* **PROMPT**
When you copy the entries, omit the images and keep every word as it is.

**** DATA ****

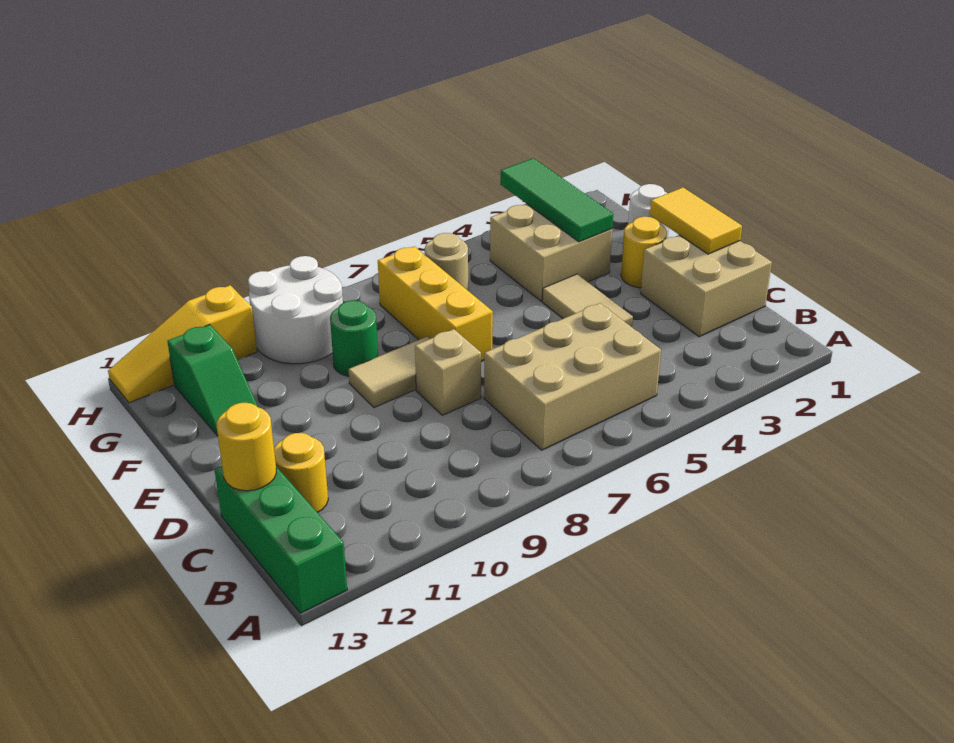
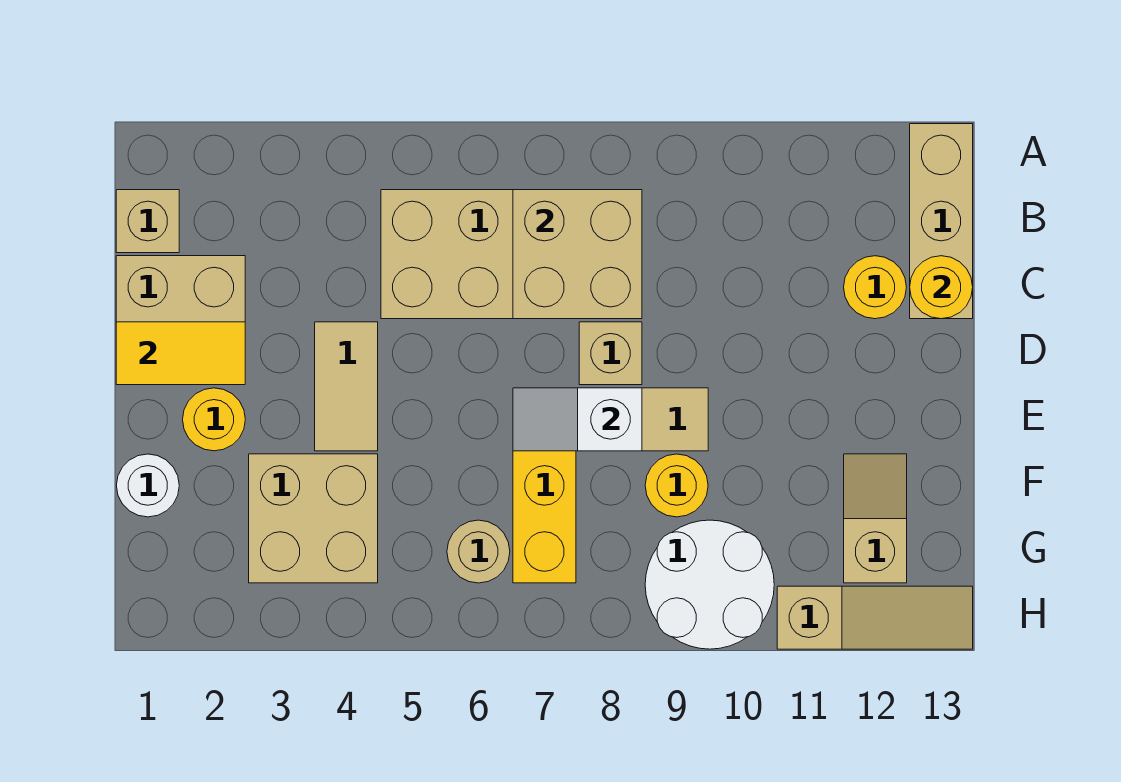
green 1x3 brick [215,466,347,613] -> tan 1x3 brick [910,124,973,319]
none -> tan 1x1 brick [116,190,179,253]
none -> tan 2x2 brick [513,190,642,319]
yellow 1x2 tile [650,188,742,254] -> yellow 1x2 tile turned to [116,322,245,385]
none -> white 1x2 slope [513,388,642,451]
green 1x3 tile [500,158,613,242] -> none
green 1x1 round brick [330,300,378,376] -> yellow 1x1 round brick [645,454,708,517]
green 1x2 slope [167,324,258,436] -> tan 1x2 slope [844,454,907,583]
yellow 1x3 slope [108,285,257,403] -> tan 1x3 slope [777,586,973,649]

****

* **SOLVED PROBLEM**
green 1x3 brick [215,466,347,613] -> tan 1x3 brick [910,124,973,319]
none -> tan 1x1 brick [116,190,179,253]
none -> tan 2x2 brick [513,190,642,319]
yellow 1x2 tile [650,188,742,254] -> yellow 1x2 tile turned to [116,322,245,385]
none -> white 1x2 slope [513,388,642,451]
green 1x3 tile [500,158,613,242] -> none
green 1x1 round brick [330,300,378,376] -> yellow 1x1 round brick [645,454,708,517]
green 1x2 slope [167,324,258,436] -> tan 1x2 slope [844,454,907,583]
yellow 1x3 slope [108,285,257,403] -> tan 1x3 slope [777,586,973,649]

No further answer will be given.